WHAT TO WORK ON: For the records below, output every line from the one holding "(208, 301) = (557, 403): yellow" through the final line, unaltered, and no other lines.

#### RECORDS SHOWN ####

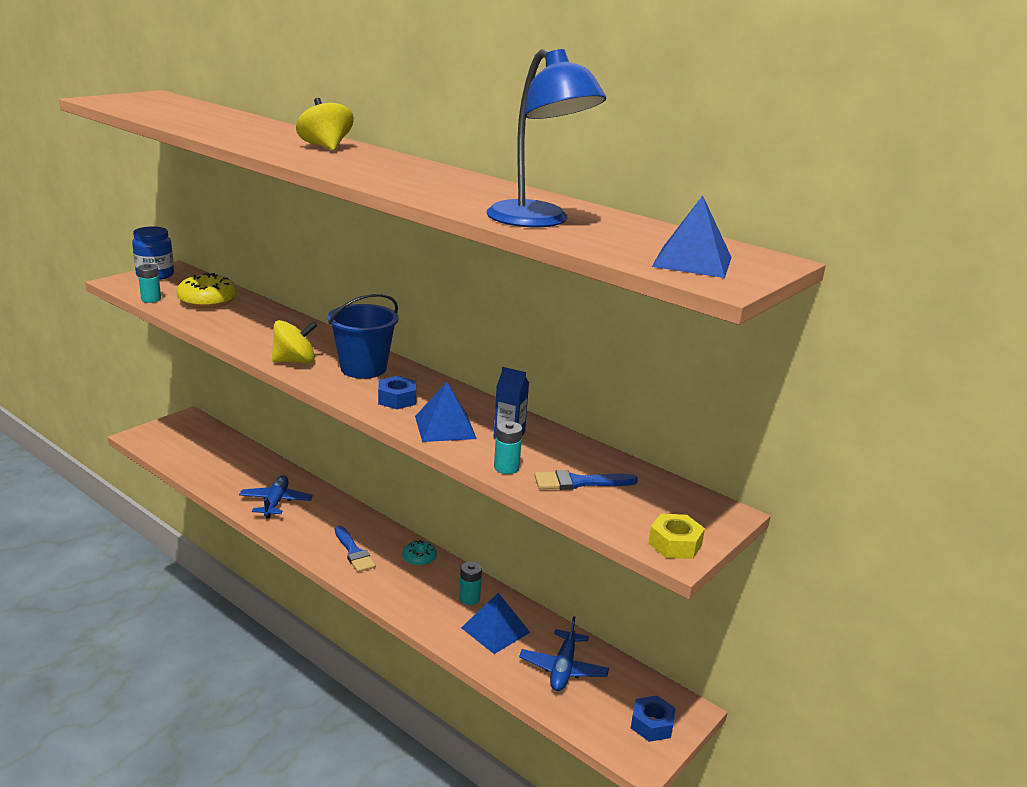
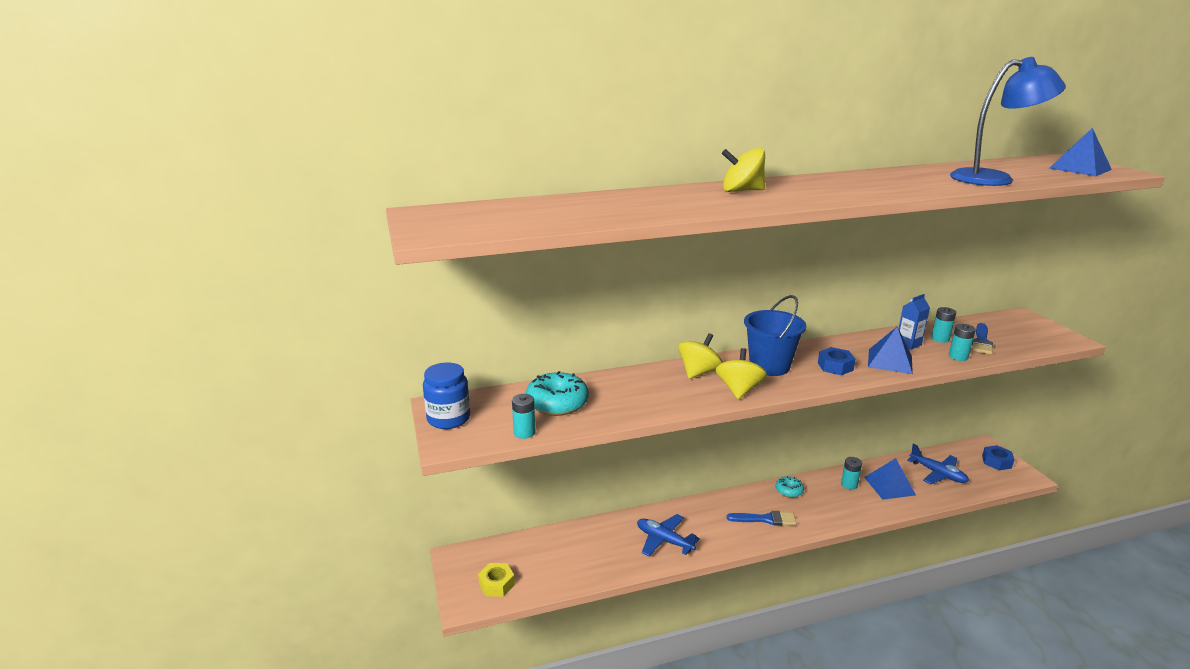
camera: 55 degrees left, 0 degrees up
(208, 301) = (557, 403): yellow donut -> turquoise donut
(317, 341) = (699, 372): none -> yellow spinning top
(552, 454) = (940, 339): none -> turquoise battery
(675, 544) = (1060, 337): yellow nut -> yellow nut (497, 584)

####

WRITTEN ANSWER:
(208, 301) = (557, 403): yellow donut -> turquoise donut
(317, 341) = (699, 372): none -> yellow spinning top
(552, 454) = (940, 339): none -> turquoise battery
(675, 544) = (1060, 337): yellow nut -> yellow nut (497, 584)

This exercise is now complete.